◆ Instructions to follow ◆
Retype each entry below exactly. Do not carry any image over.

Colored object listings
-------------------------

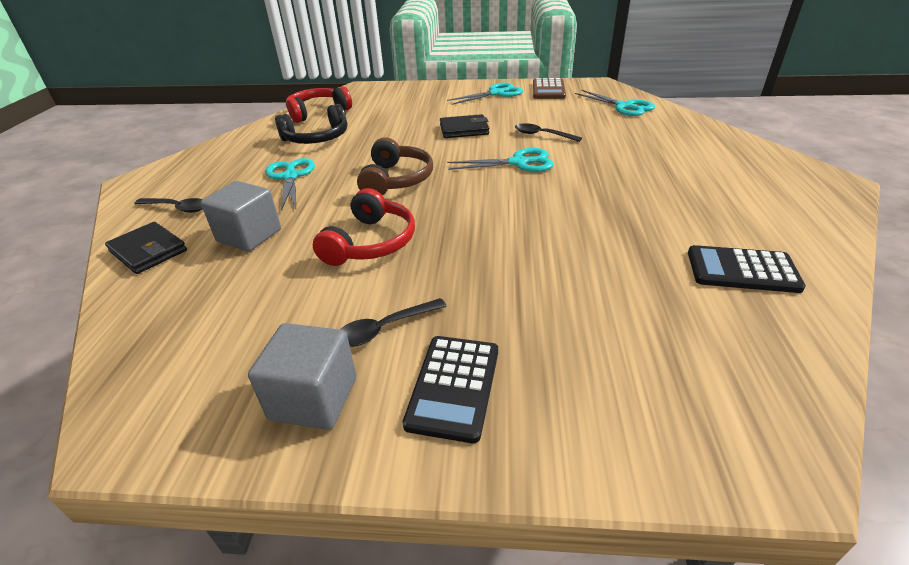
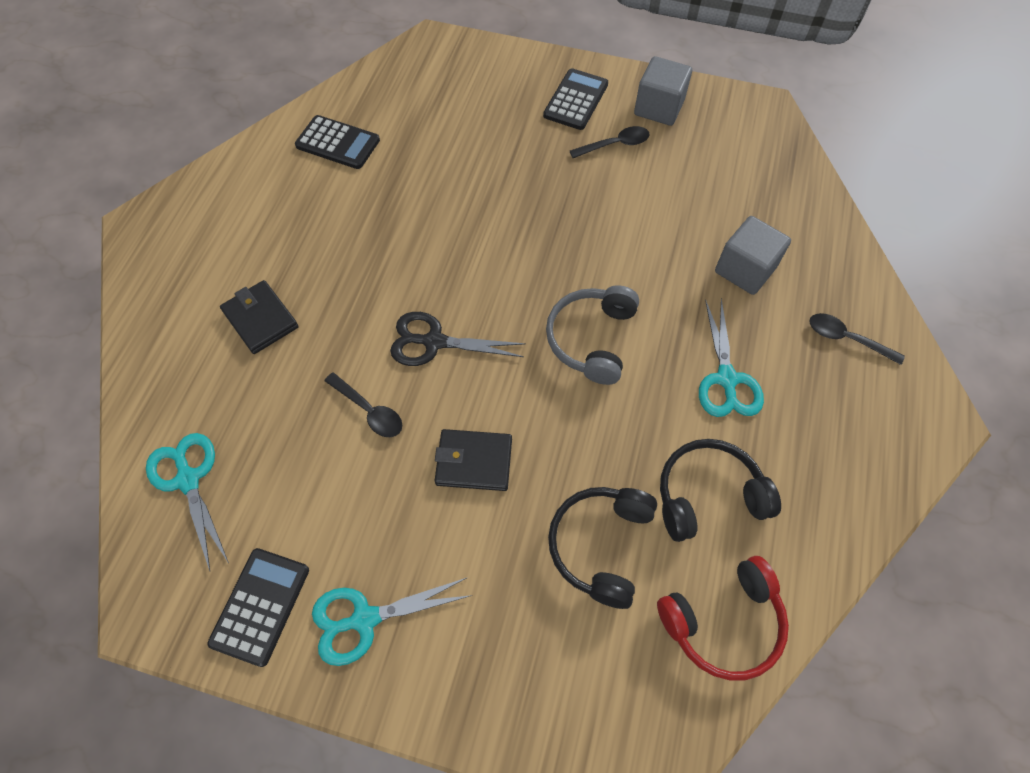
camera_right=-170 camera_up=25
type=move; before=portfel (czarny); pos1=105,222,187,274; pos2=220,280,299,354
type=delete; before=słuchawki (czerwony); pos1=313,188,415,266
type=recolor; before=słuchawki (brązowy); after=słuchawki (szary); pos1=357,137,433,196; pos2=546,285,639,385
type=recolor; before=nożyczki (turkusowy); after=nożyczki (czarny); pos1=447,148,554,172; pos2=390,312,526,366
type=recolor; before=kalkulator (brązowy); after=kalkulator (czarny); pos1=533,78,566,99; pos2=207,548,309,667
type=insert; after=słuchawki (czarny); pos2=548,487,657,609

-------------------------

◆ Written response ◆
camera_right=-170 camera_up=25
type=move; before=portfel (czarny); pos1=105,222,187,274; pos2=220,280,299,354
type=delete; before=słuchawki (czerwony); pos1=313,188,415,266
type=recolor; before=słuchawki (brązowy); after=słuchawki (szary); pos1=357,137,433,196; pos2=546,285,639,385
type=recolor; before=nożyczki (turkusowy); after=nożyczki (czarny); pos1=447,148,554,172; pos2=390,312,526,366
type=recolor; before=kalkulator (brązowy); after=kalkulator (czarny); pos1=533,78,566,99; pos2=207,548,309,667
type=insert; after=słuchawki (czarny); pos2=548,487,657,609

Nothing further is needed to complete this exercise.